DIRECTIONS: Starting at the row that contains "roaster [1090, 461]" and ending at the row that contains "Brackenwick [627, 542]", write out those rows again, changing "depot" to "warehouse" and leaving everything else as it is.

---------- PROVIDED MATERIAL

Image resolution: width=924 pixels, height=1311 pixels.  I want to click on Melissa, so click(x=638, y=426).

--------------------
---------- PROVIDED MATERIAL

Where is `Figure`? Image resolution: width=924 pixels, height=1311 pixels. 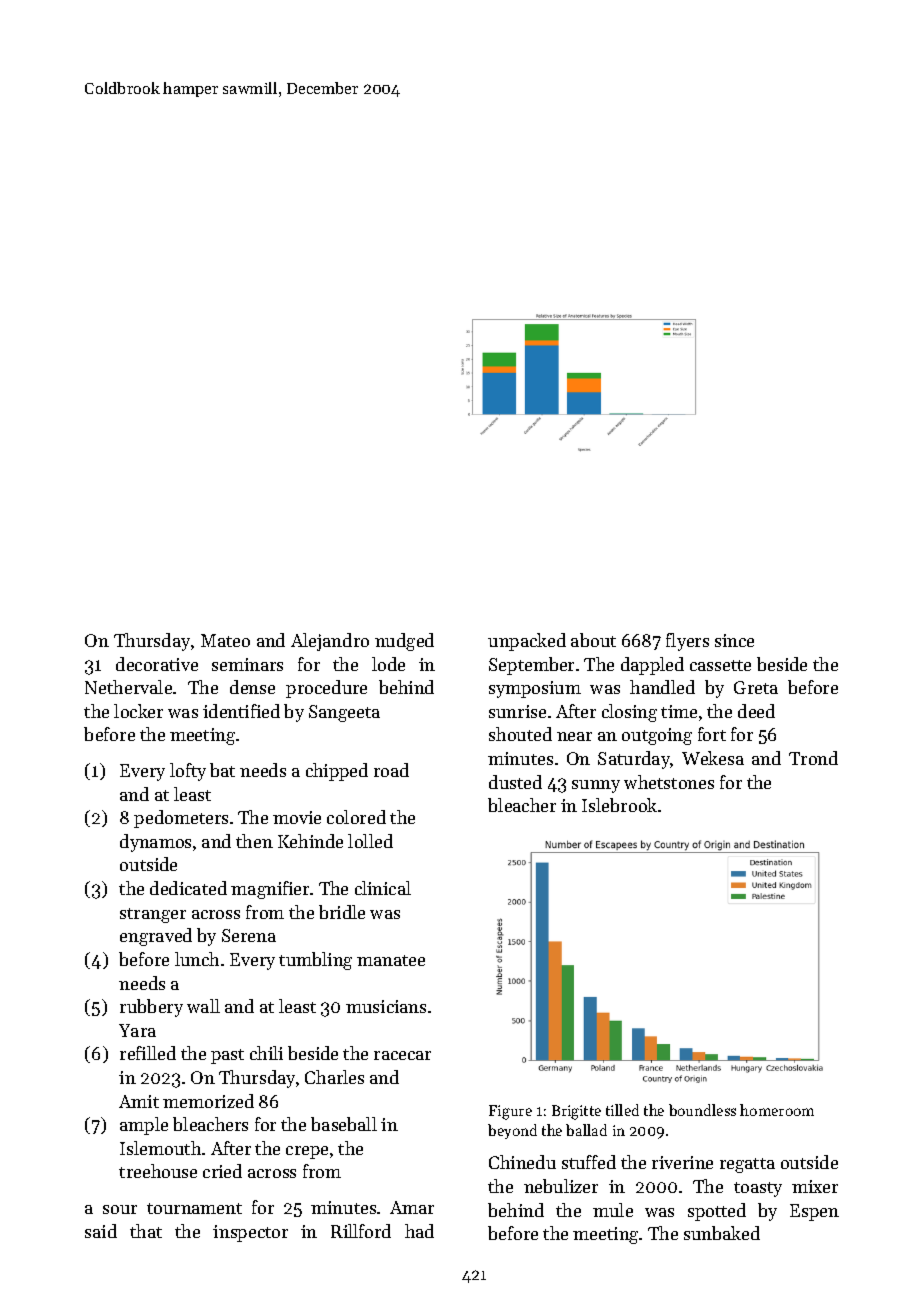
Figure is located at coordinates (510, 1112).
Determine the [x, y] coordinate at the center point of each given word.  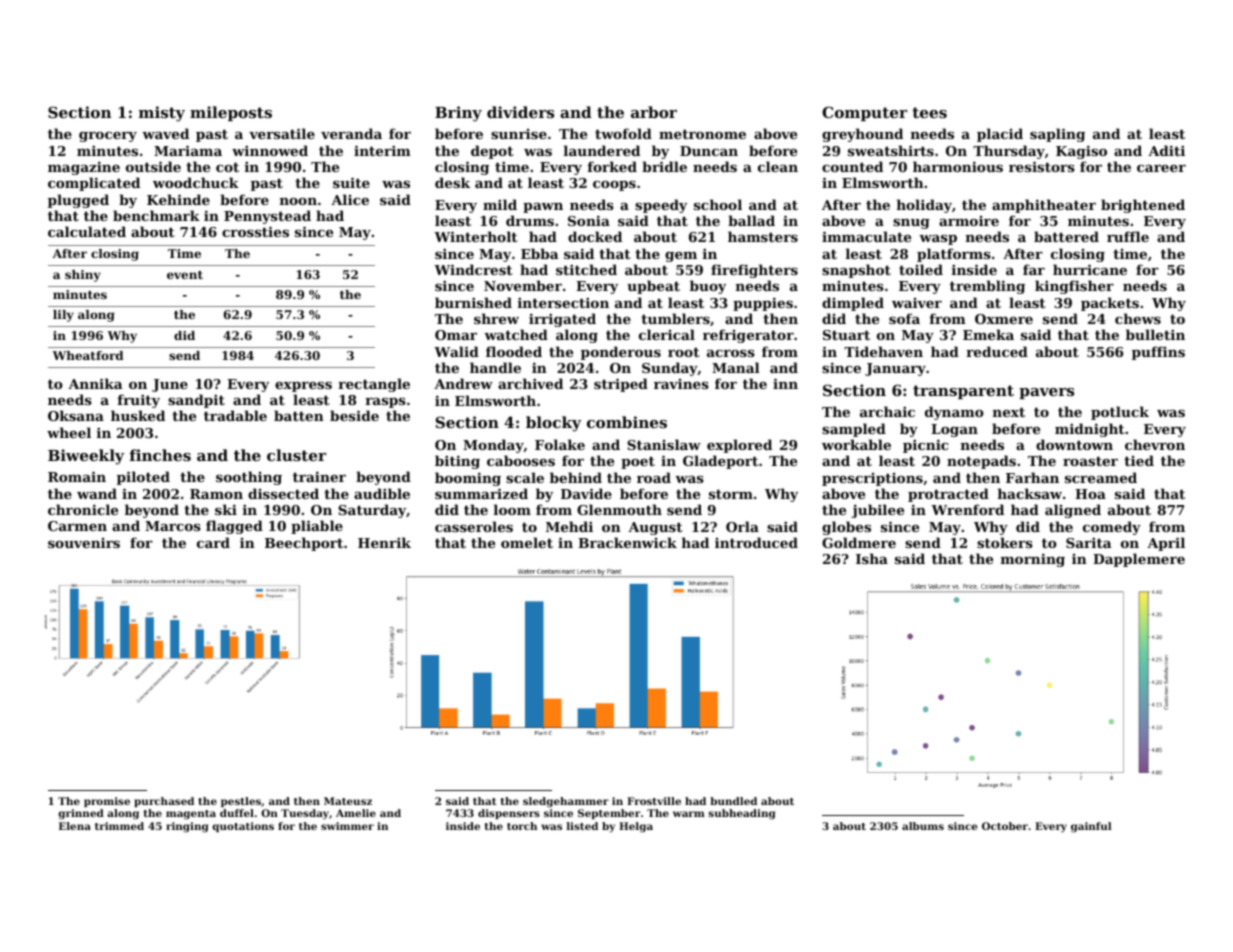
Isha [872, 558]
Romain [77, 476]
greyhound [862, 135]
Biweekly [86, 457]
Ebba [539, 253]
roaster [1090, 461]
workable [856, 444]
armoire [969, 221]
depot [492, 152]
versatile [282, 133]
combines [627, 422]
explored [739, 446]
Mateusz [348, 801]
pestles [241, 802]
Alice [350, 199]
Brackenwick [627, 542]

--------------------
---------- PROVIDED MATERIAL

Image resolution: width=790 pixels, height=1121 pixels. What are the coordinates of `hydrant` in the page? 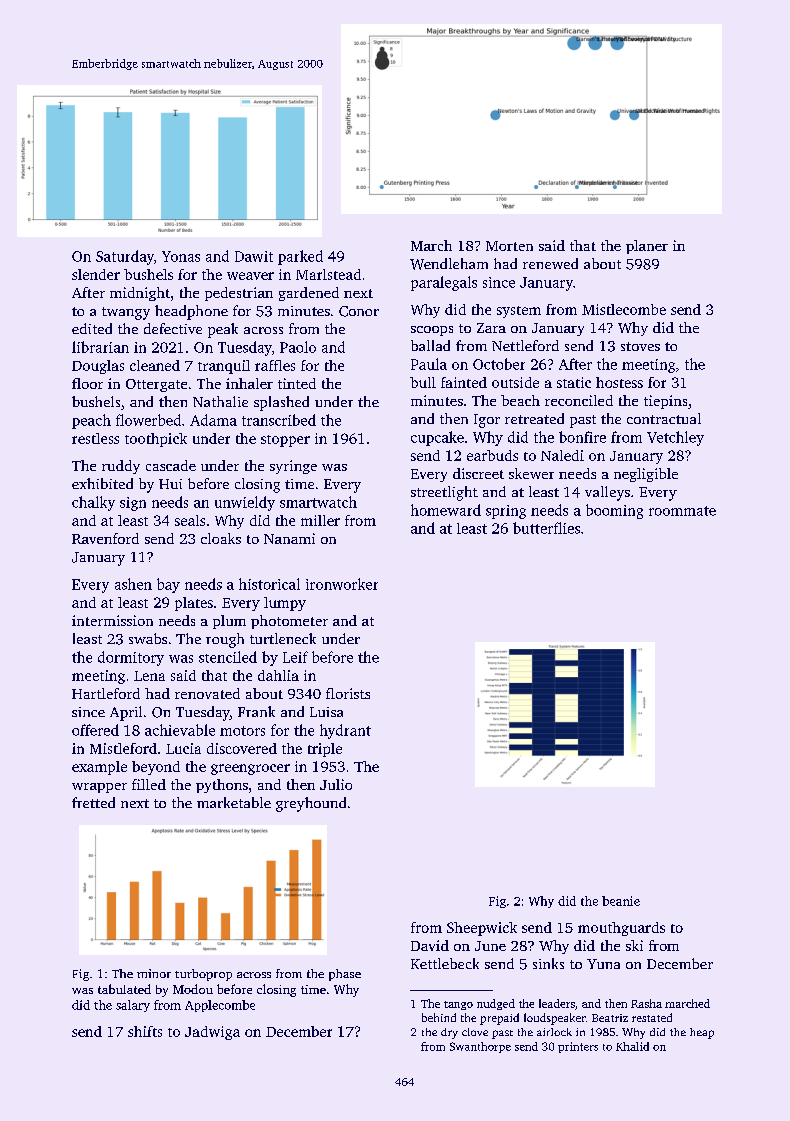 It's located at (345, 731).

--------------------

COMPLETED TASK:
roaster [1090, 461]
workable [856, 444]
armoire [969, 221]
warehouse [492, 152]
versatile [282, 133]
combines [627, 422]
explored [739, 446]
Mateusz [348, 801]
pestles [241, 802]
Alice [350, 199]
Brackenwick [627, 542]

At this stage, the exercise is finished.